WORK INSTRUCTION: Lines below containing the word "grey" should be copied out.

DATASET RECORDS:
------------------------------------
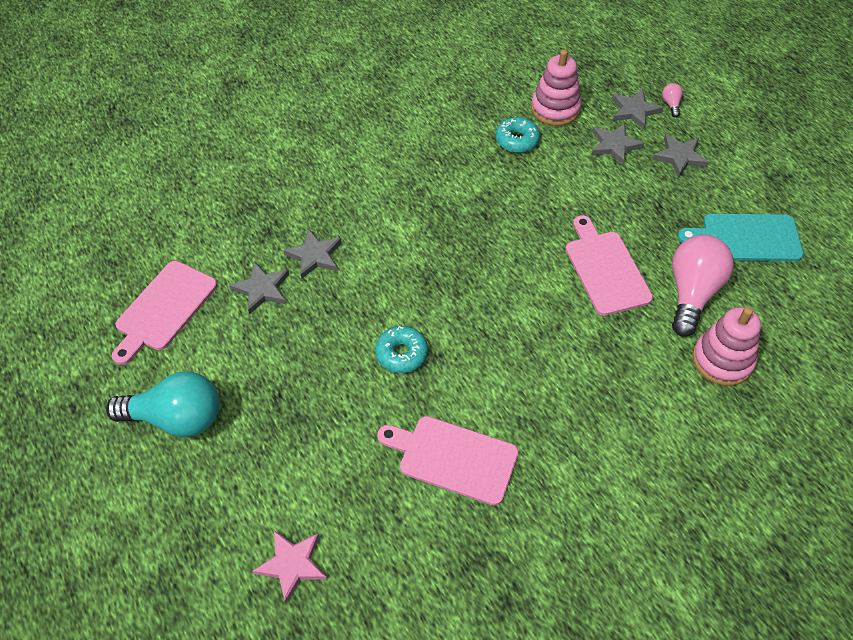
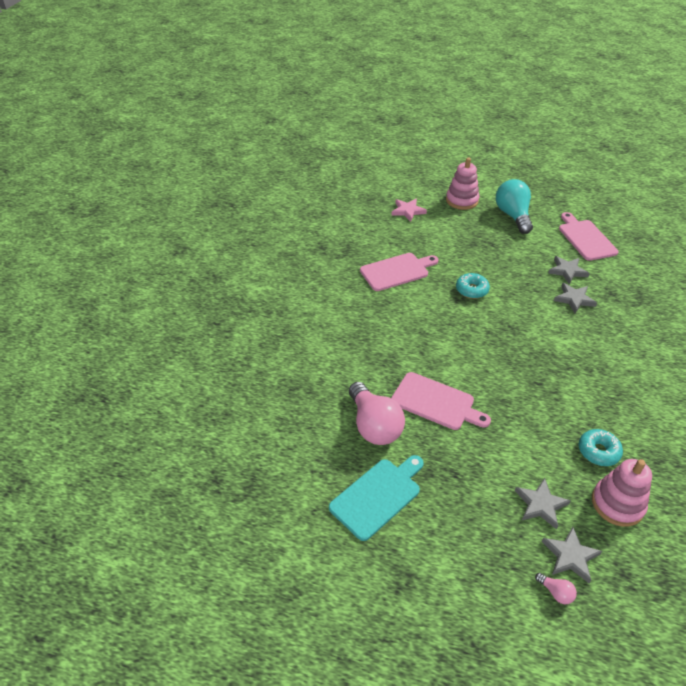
camera: 135 degrees right, 10 degrees down
(176, 418) = (513, 216): turquoise light bulb -> turquoise light bulb turned 120 degrees clockwise
(679, 157) = (489, 535): grey star -> none
(722, 360) = (321, 397): pink stacking toy -> pink stacking toy (462, 200)

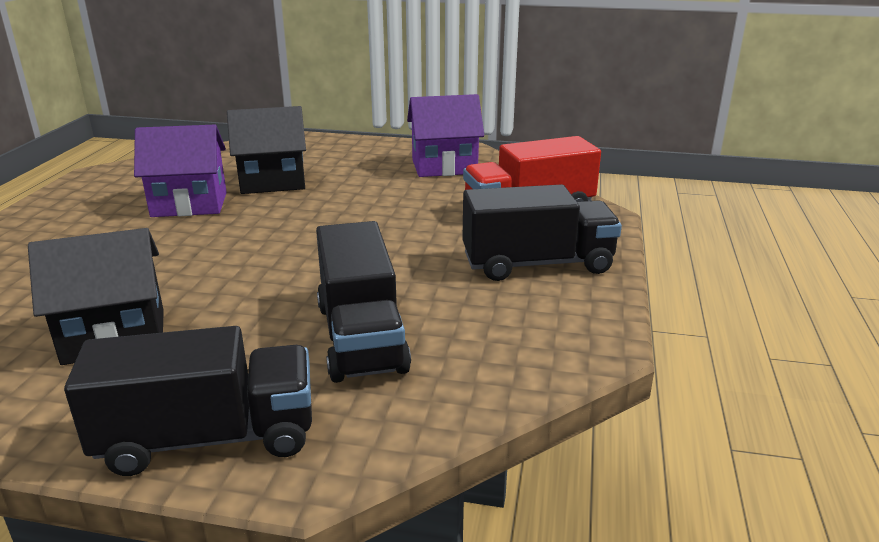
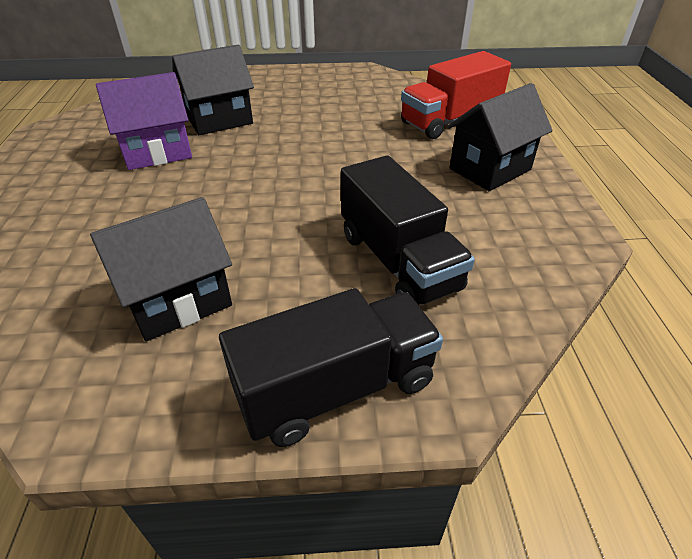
camera: 15 degrees left, 15 degrees up
(444, 167) = (356, 88): purple house -> none
(537, 264) = (490, 169): black truck -> black house

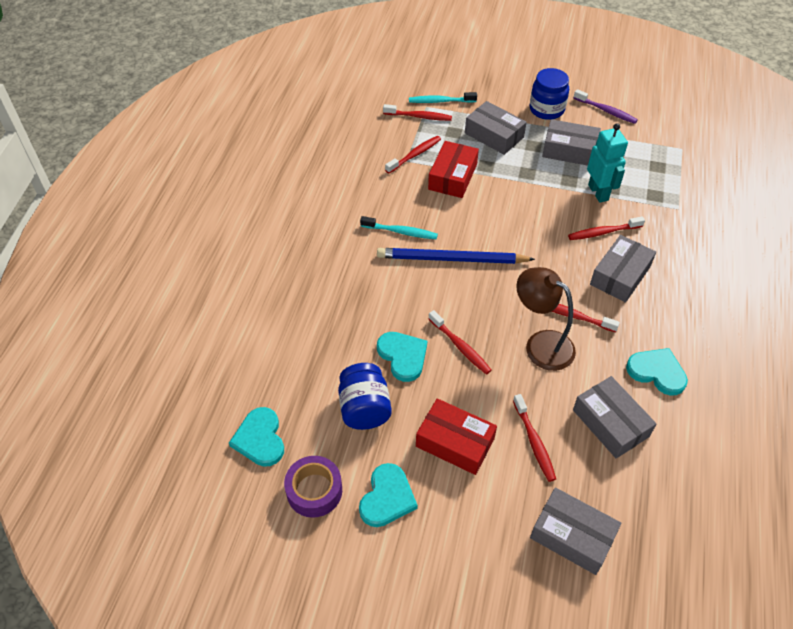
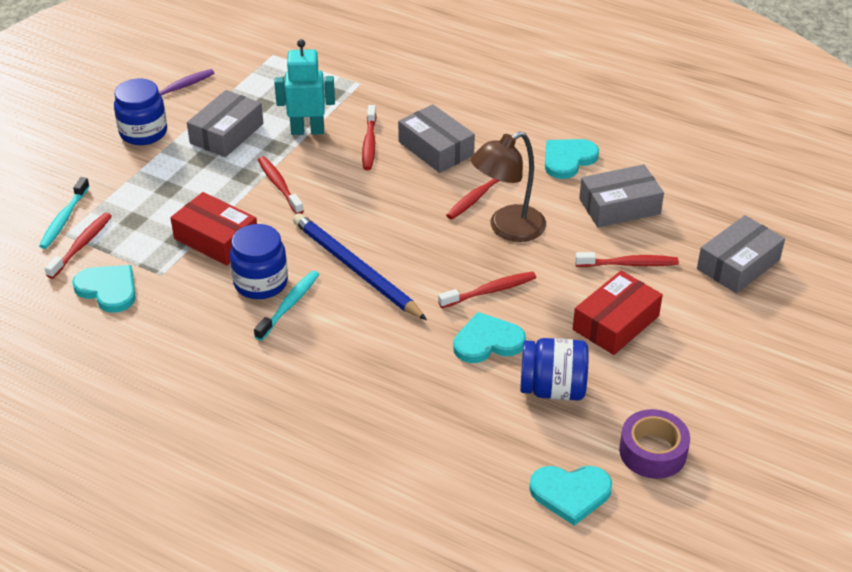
camera: 75 degrees left, 10 degrees down
(387, 497) = (673, 391): turquoise heart -> turquoise heart (108, 289)
(415, 155) = (155, 264): red toothbrush -> red toothbrush (279, 185)
(417, 211) = (261, 283): none -> blue jar
(452, 259) = (356, 269): blue pencil -> blue pencil turned 120 degrees clockwise
(494, 135) = (162, 187): grey box -> none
------------------------------------
ANSWER BELOW:
(679, 157) = (489, 535): grey star -> none
(494, 135) = (162, 187): grey box -> none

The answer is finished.